**Problem details**
Go to the line holding "(488, 325) = (622, 326): grey" in the data below. Return it and each line after it through the last, exactly, and skip the pictures.

**Material provided**
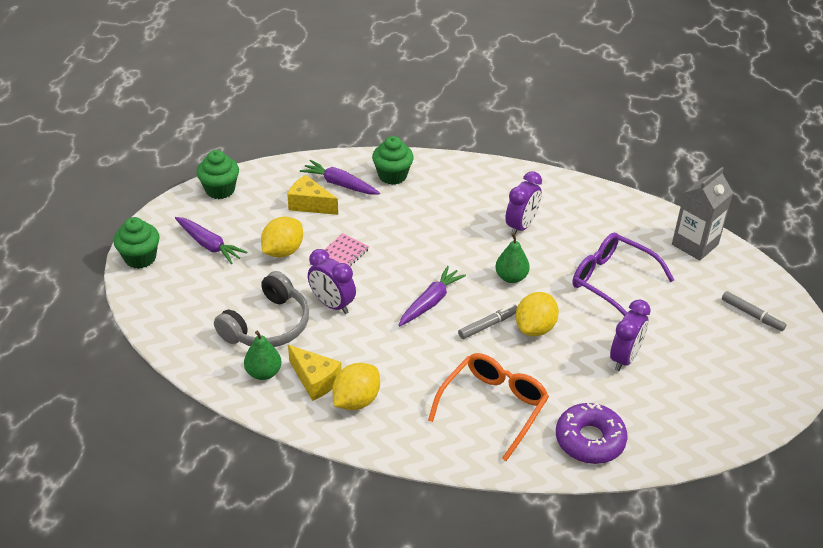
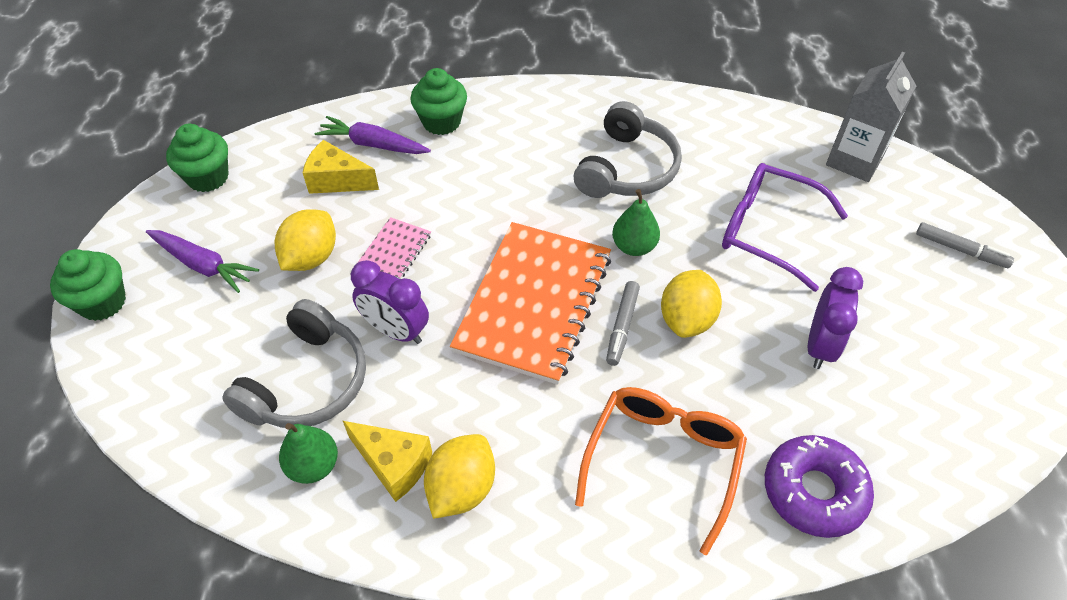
camera: 10 degrees left, 10 degrees up
(430, 302) = (534, 303): purple carrot -> orange notebook
(488, 325) = (622, 326): grey marker -> grey marker turned 150 degrees clockwise
(521, 226) = (627, 168): purple clock -> grey headphones

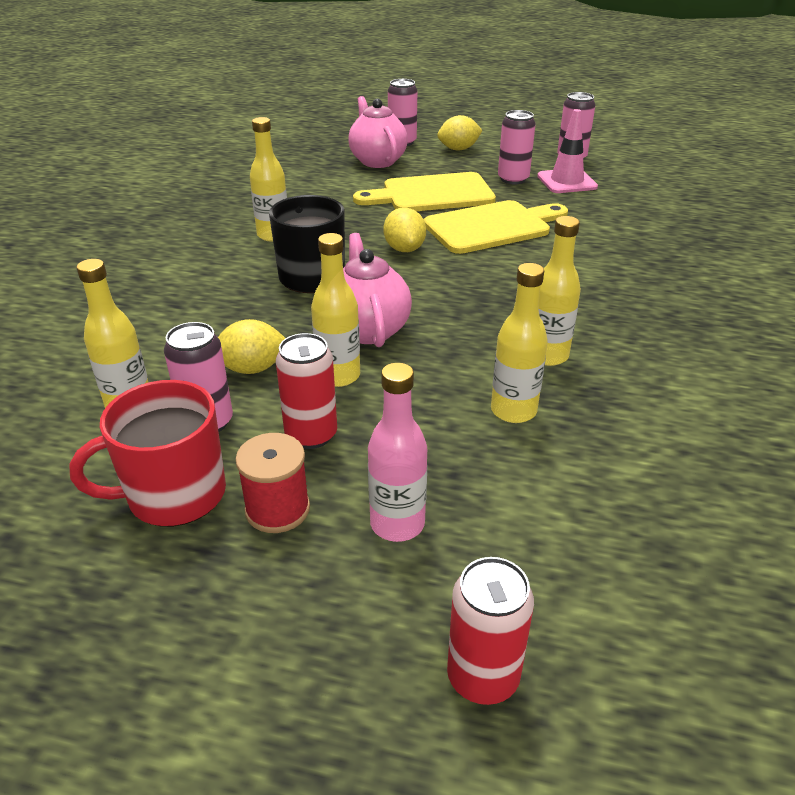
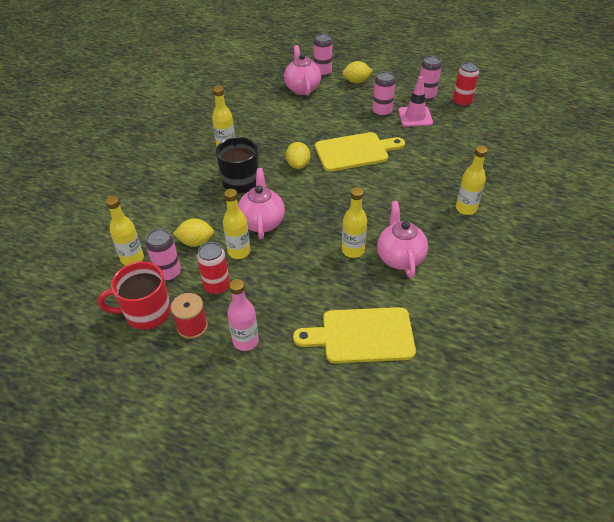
camera: 10 degrees right, 10 degrees up
(431, 194) = (327, 121): yellow cutting board -> yellow cutting board (362, 335)
(483, 677) = (261, 419): red can -> red can (462, 102)
(513, 411) = (322, 284): yellow bottle -> yellow bottle (466, 208)
(634, 359) = (399, 258): none -> pink teapot

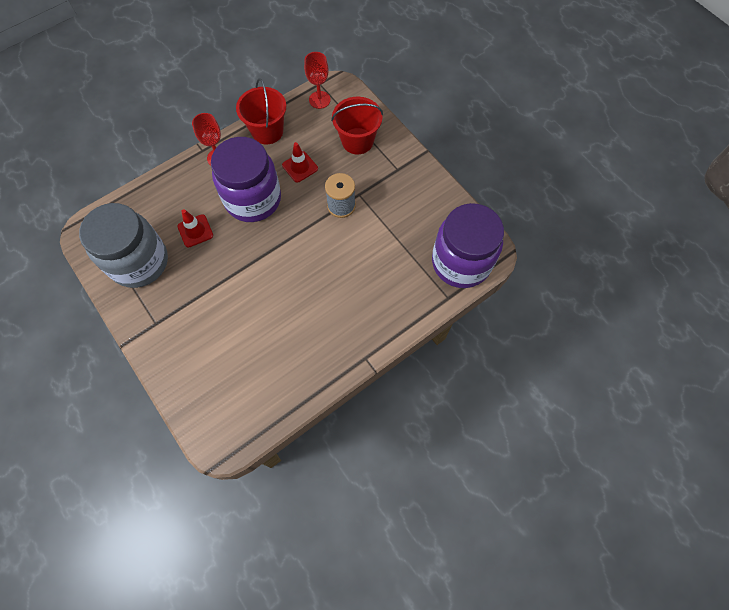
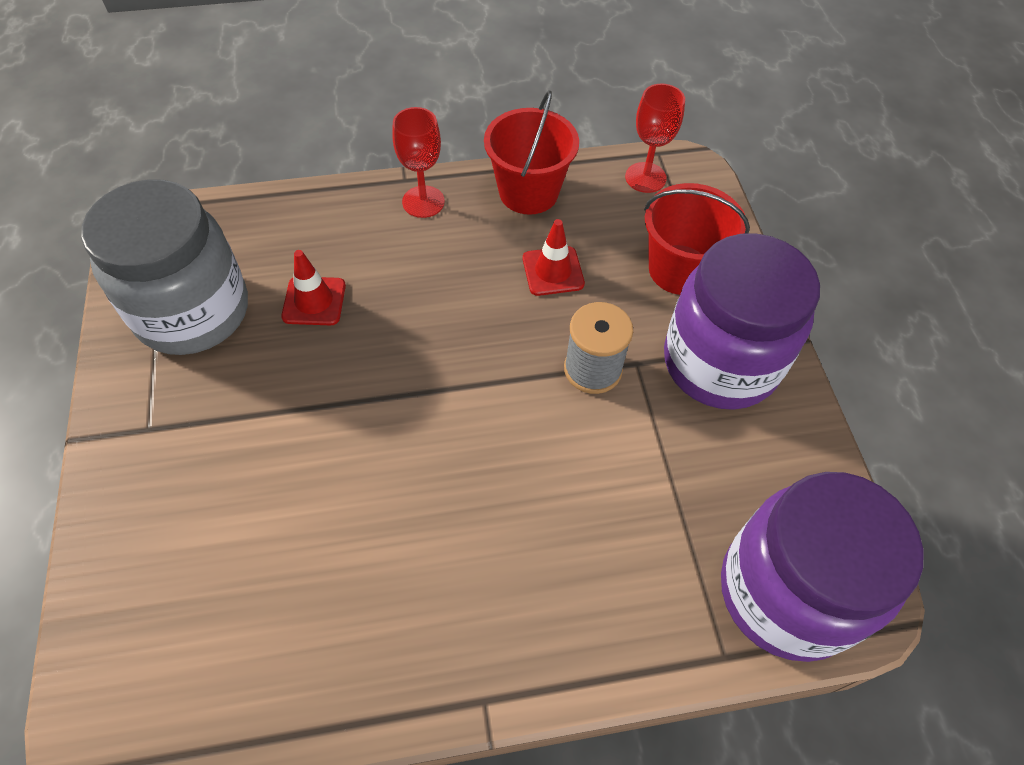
camera: 25 degrees right, 10 degrees down
(253, 199) = (441, 291): purple jar -> purple jar (720, 363)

**Exercise response**
(488, 325) = (622, 326): grey marker -> grey marker turned 150 degrees clockwise
(521, 226) = (627, 168): purple clock -> grey headphones

camera: 10 degrees right, 10 degrees up
(431, 194) = (327, 121): yellow cutting board -> yellow cutting board (362, 335)
(483, 677) = (261, 419): red can -> red can (462, 102)
(513, 411) = (322, 284): yellow bottle -> yellow bottle (466, 208)
(634, 359) = (399, 258): none -> pink teapot

camera: 25 degrees right, 10 degrees down
(253, 199) = (441, 291): purple jar -> purple jar (720, 363)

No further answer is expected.